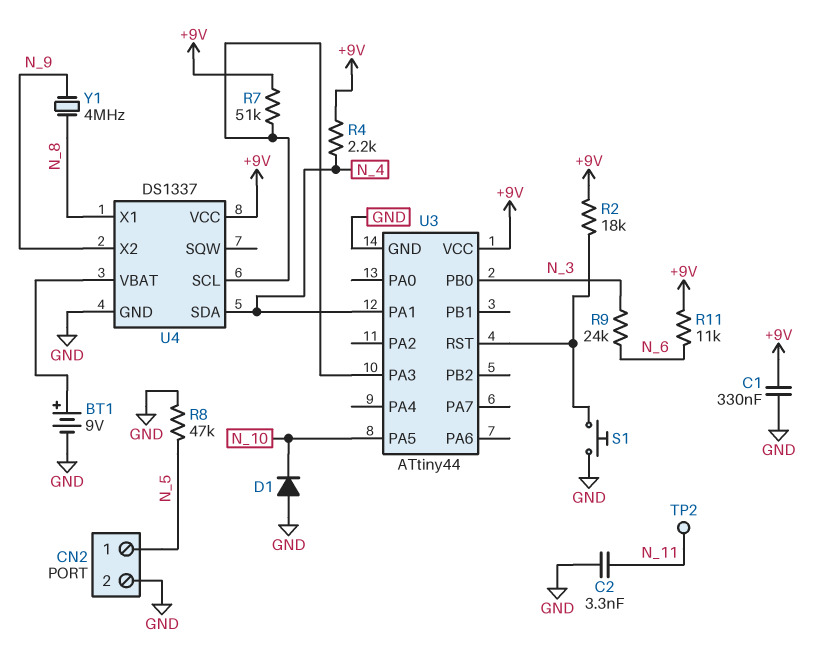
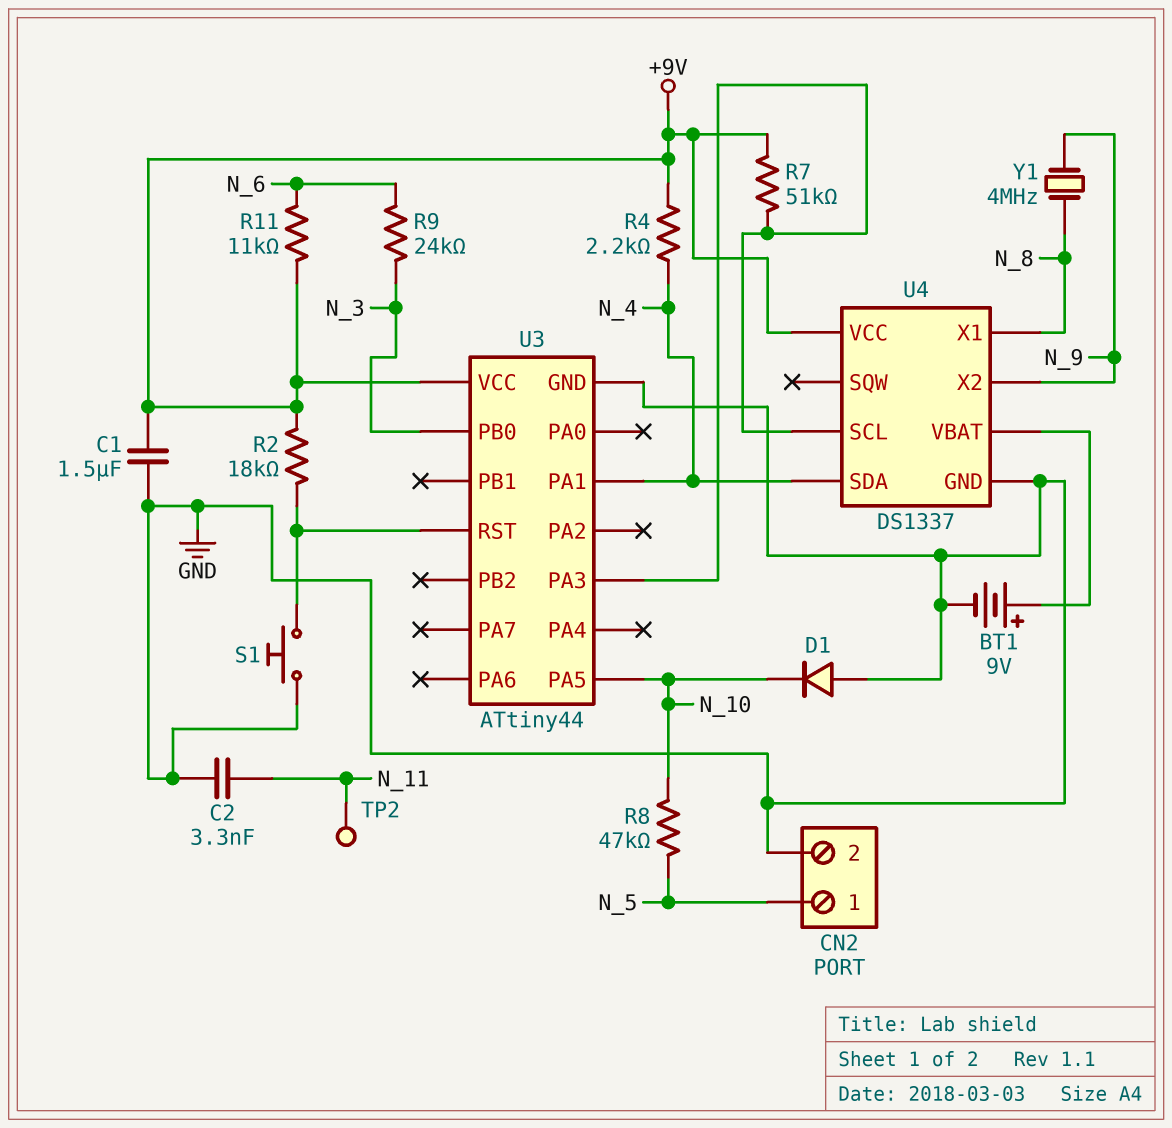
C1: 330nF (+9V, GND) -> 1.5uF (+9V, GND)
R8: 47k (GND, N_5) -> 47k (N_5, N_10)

* * *

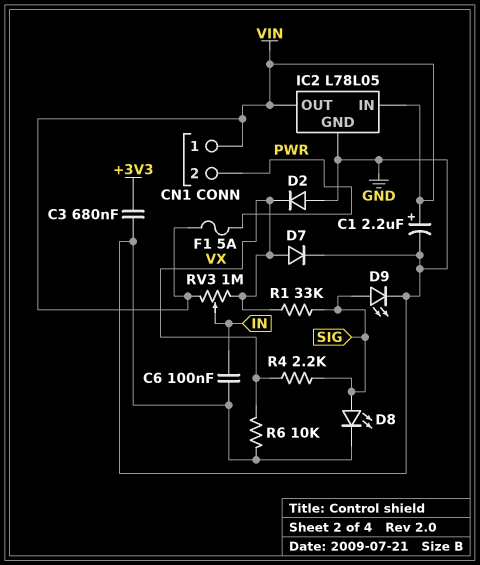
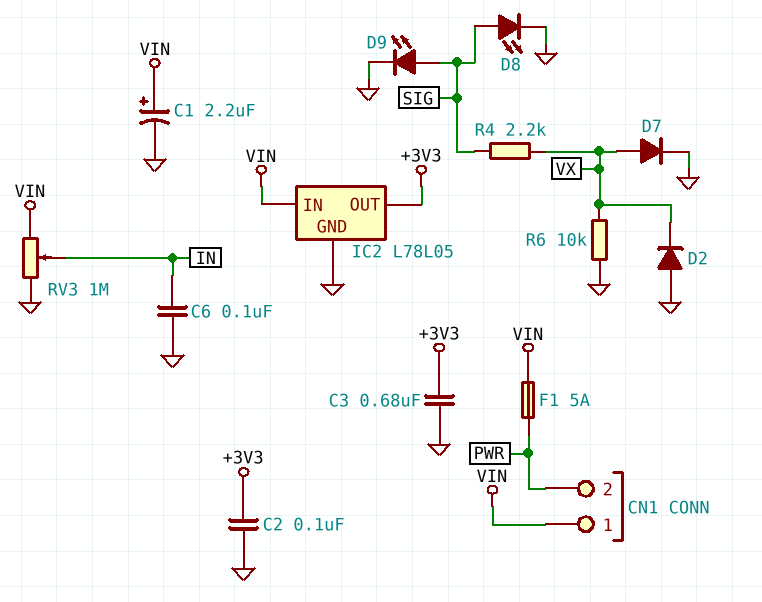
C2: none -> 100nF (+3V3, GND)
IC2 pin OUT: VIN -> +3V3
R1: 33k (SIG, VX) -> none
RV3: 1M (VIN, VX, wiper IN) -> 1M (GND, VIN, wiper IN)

* * *

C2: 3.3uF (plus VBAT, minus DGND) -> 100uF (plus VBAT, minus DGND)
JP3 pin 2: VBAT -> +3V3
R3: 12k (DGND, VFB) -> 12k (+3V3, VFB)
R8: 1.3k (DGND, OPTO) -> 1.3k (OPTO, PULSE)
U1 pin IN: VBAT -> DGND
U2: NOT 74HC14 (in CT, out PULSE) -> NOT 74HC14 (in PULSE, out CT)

◆ Task directions ◆
Which lines hold the string "DGND"? Copy all of them from the data above.

◆ Written solution ◆
C2: 3.3uF (plus VBAT, minus DGND) -> 100uF (plus VBAT, minus DGND)
R3: 12k (DGND, VFB) -> 12k (+3V3, VFB)
R8: 1.3k (DGND, OPTO) -> 1.3k (OPTO, PULSE)
U1 pin IN: VBAT -> DGND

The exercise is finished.